> TASK REQUIREMENTS
Go through the records underneath and count the lines that include the string "notebook". Give nothing but the number.

> STUDY MATERIAL
------------------------------
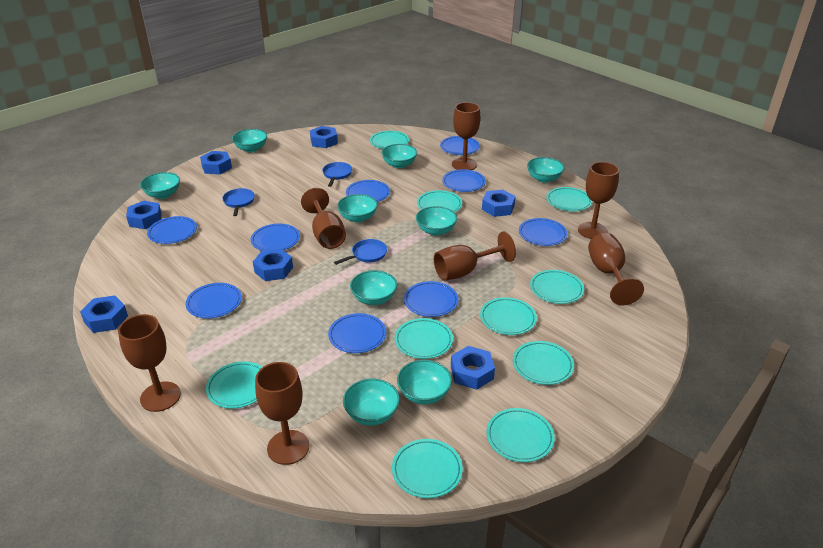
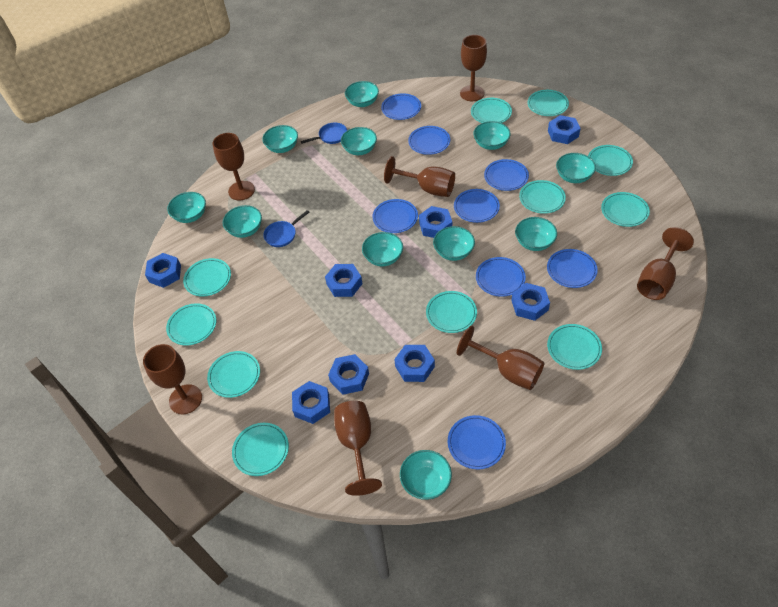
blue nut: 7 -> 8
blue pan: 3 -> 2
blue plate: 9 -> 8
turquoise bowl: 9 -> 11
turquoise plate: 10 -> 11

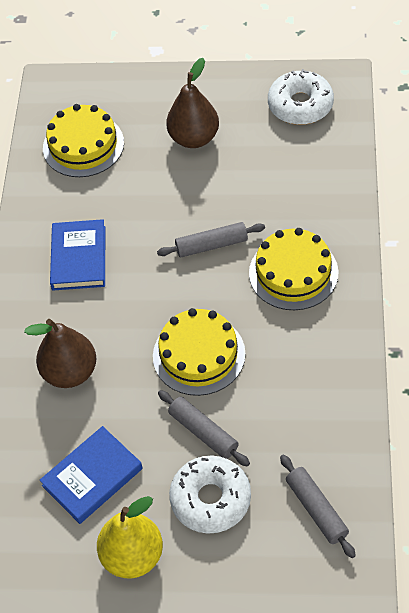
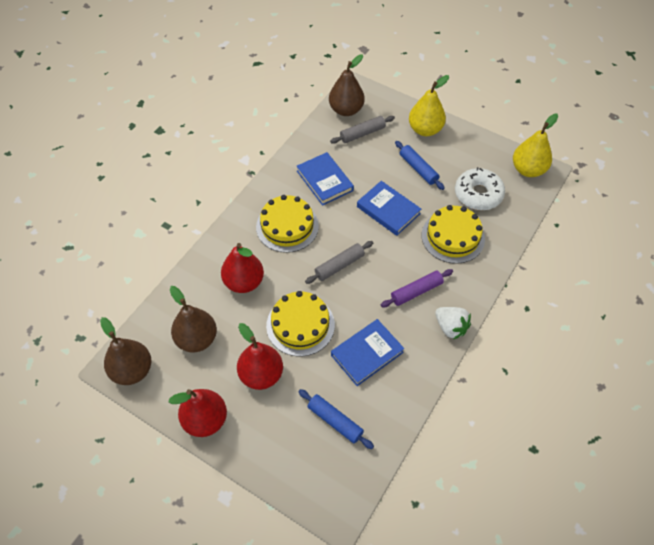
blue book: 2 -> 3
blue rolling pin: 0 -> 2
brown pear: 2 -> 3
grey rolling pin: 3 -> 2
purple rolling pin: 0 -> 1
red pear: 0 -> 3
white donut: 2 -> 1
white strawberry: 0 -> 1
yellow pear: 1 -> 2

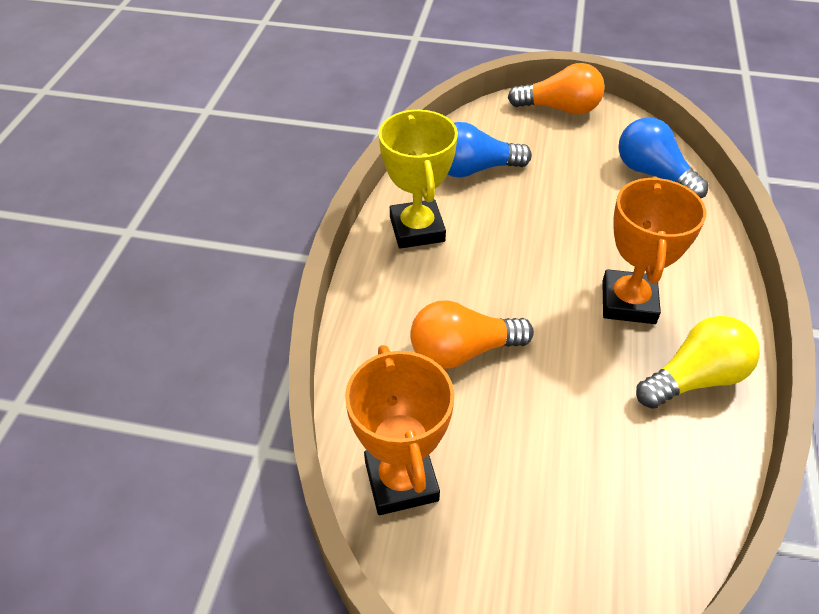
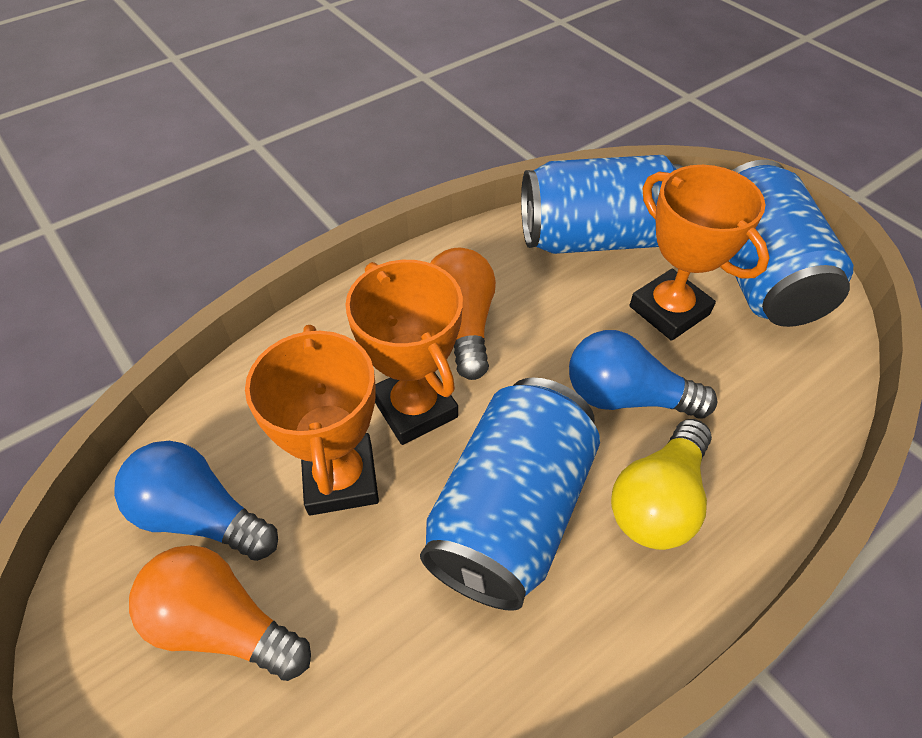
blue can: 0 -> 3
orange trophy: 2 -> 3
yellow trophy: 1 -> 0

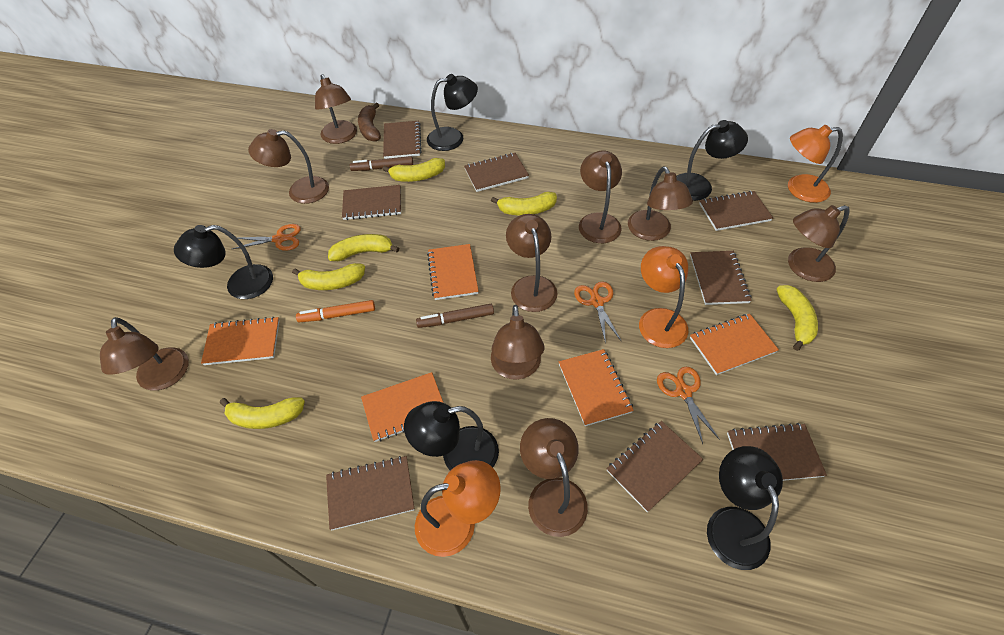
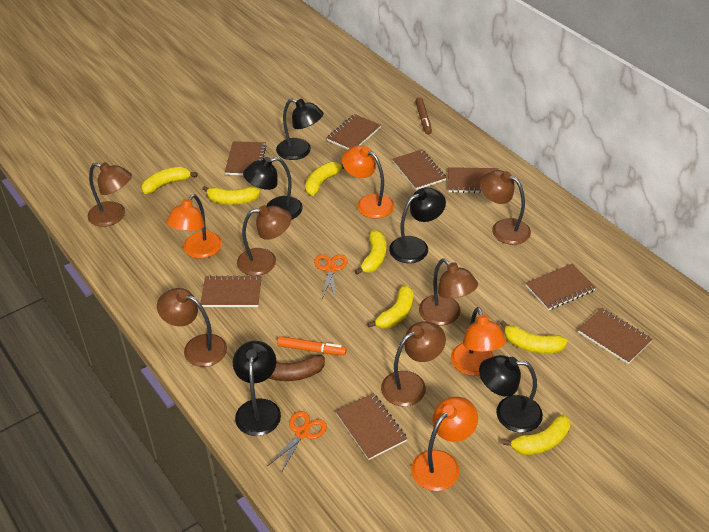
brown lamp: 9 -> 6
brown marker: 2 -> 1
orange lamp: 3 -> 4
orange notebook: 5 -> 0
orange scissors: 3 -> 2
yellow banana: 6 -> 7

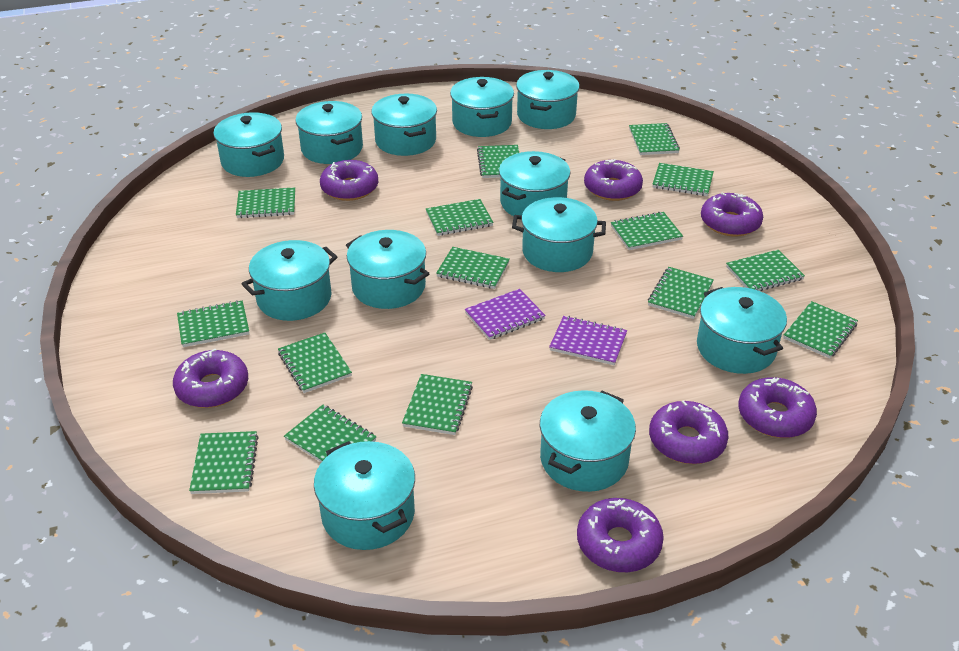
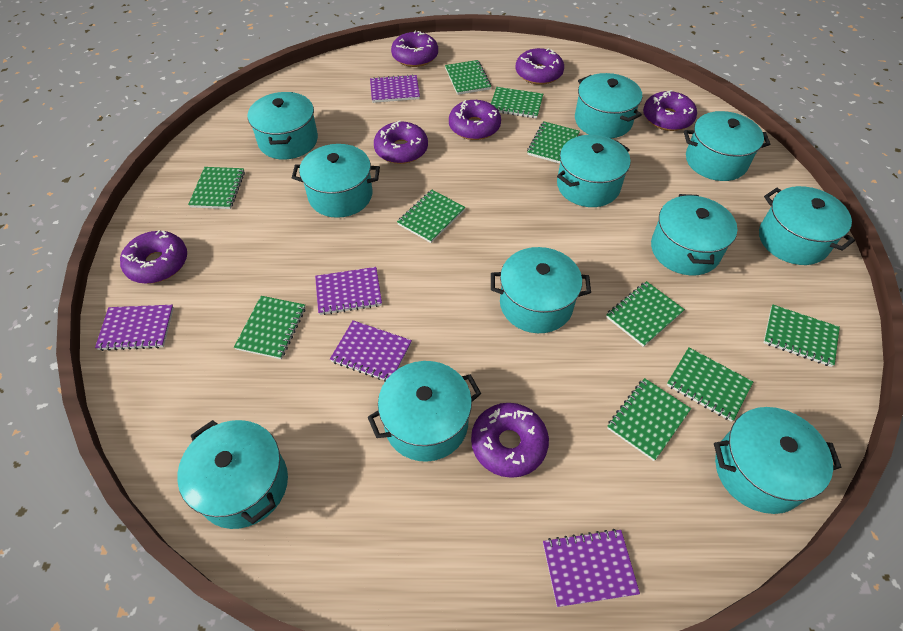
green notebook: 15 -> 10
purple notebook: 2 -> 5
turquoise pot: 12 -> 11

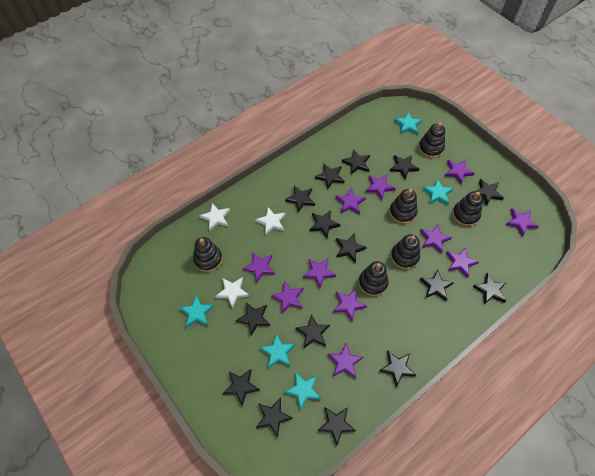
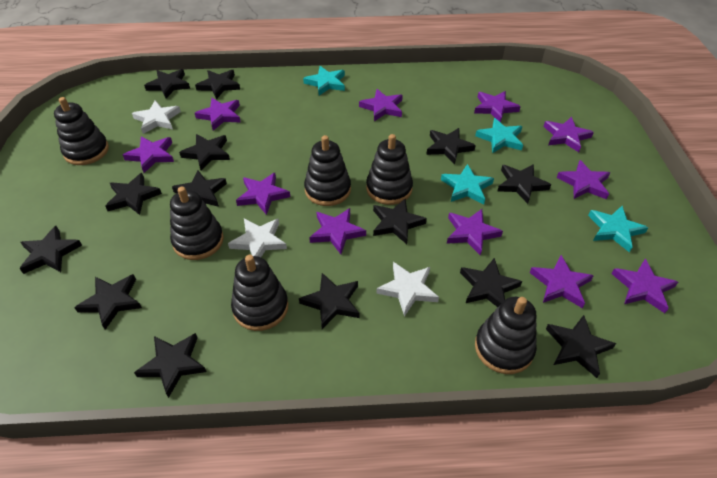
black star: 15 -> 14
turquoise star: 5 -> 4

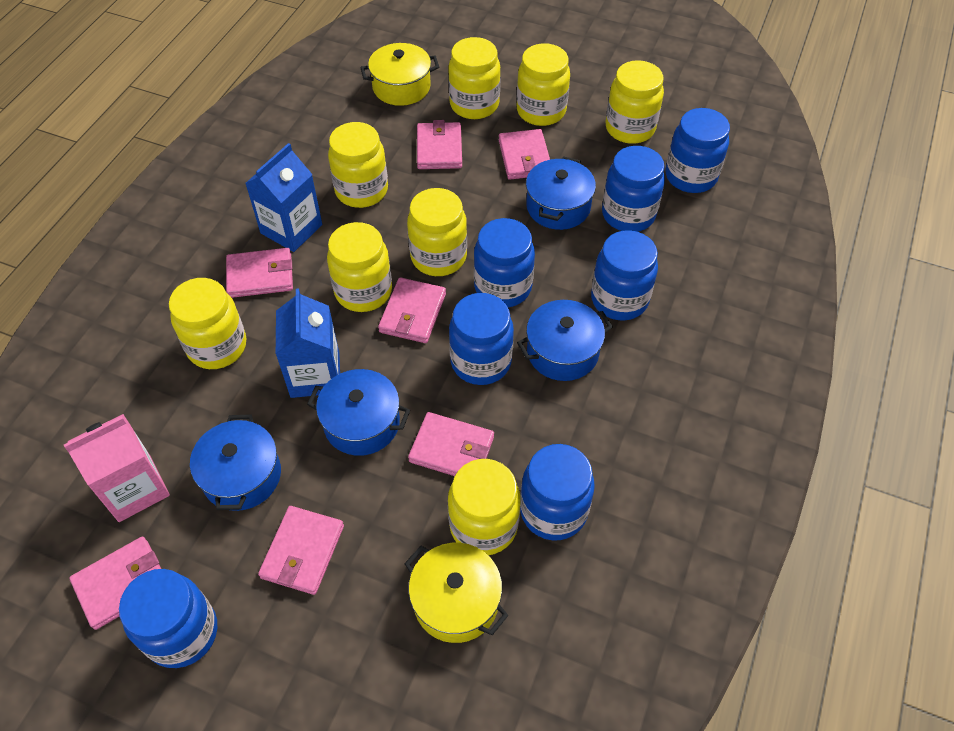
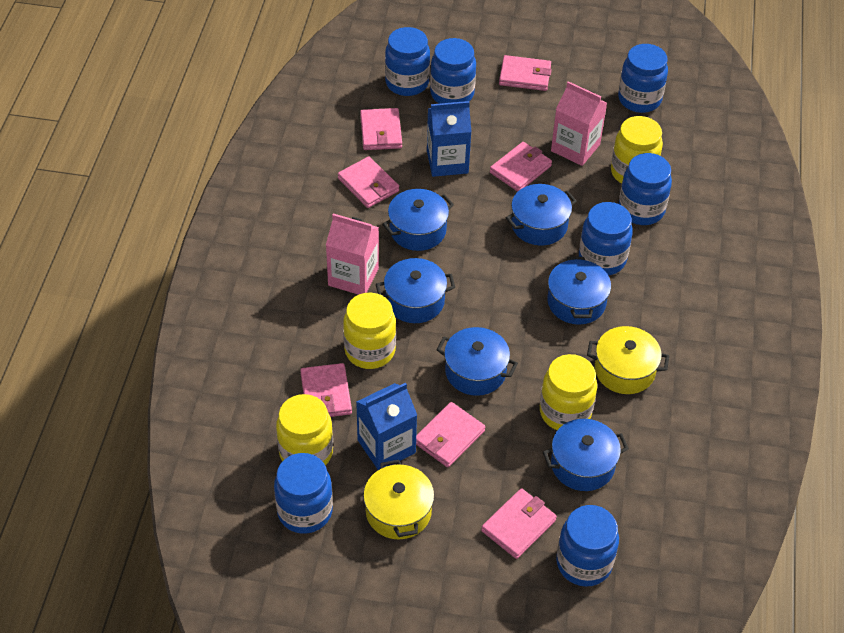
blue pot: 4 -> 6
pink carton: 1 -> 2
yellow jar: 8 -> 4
------------------------------
> ANSWER FOR THIS EXERCISE
3